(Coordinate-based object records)
>>>

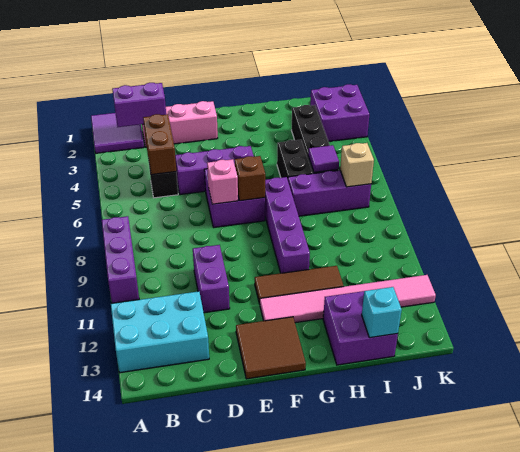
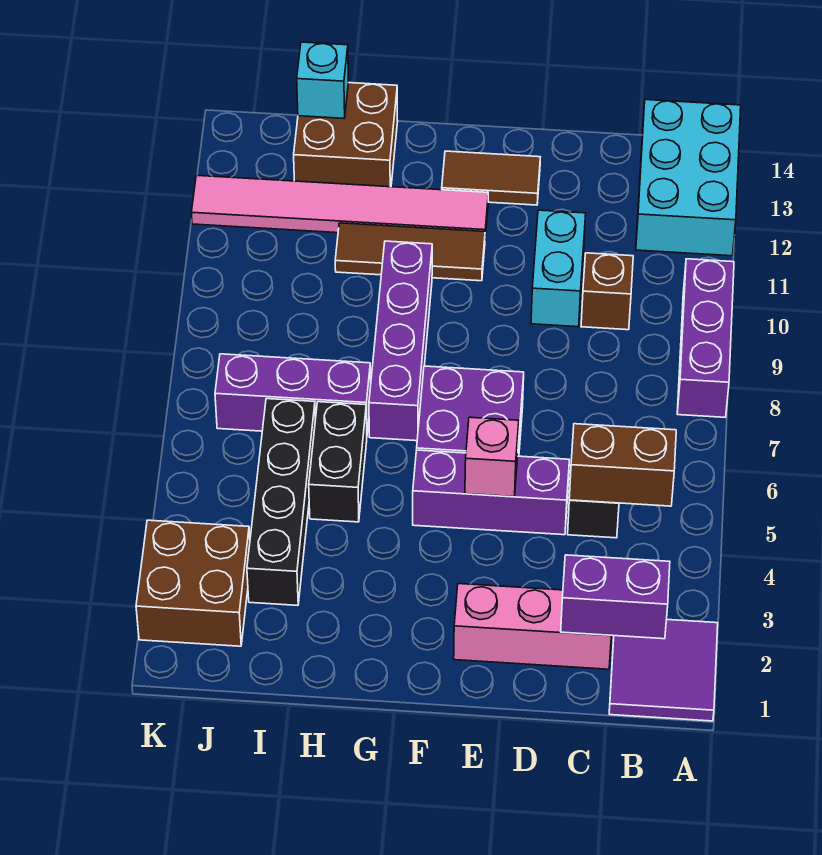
cyan 2x3 brick [111,291,209,373] -> cyan 2x3 brick turned to [636,100,741,256]
brown 1x2 brick [143,114,176,175] -> brown 1x2 brick turned to [569,424,676,506]
purple 1x2 brick [193,245,230,313] -> cyan 1x2 brick [531,210,586,327]
pink 1x1 brick [207,159,238,204] -> pink 1x1 brick moved to [465,417,519,497]
brown 2x2 tile [236,317,306,379] -> brown 1x2 tile [442,151,540,205]
brown 1x1 brick [234,156,265,201] -> brown 1x1 brick moved to [581,253,633,330]
purple 2x2 brick [323,291,398,365] -> brown 2x2 brick [294,83,398,187]
purple 1x1 tile [308,145,339,172] -> none
purple 2x2 brick [310,84,369,142] -> brown 2x2 brick [136,520,250,646]
tan 1x1 brick [340,143,374,187] -> none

<<<

__Instruction__
Every line from the one containing "purple 2x2 brick [310,84,369,142]" through the end of the data must be repeated exactly, and no other line.

__Completed task__
purple 2x2 brick [310,84,369,142] -> brown 2x2 brick [136,520,250,646]
tan 1x1 brick [340,143,374,187] -> none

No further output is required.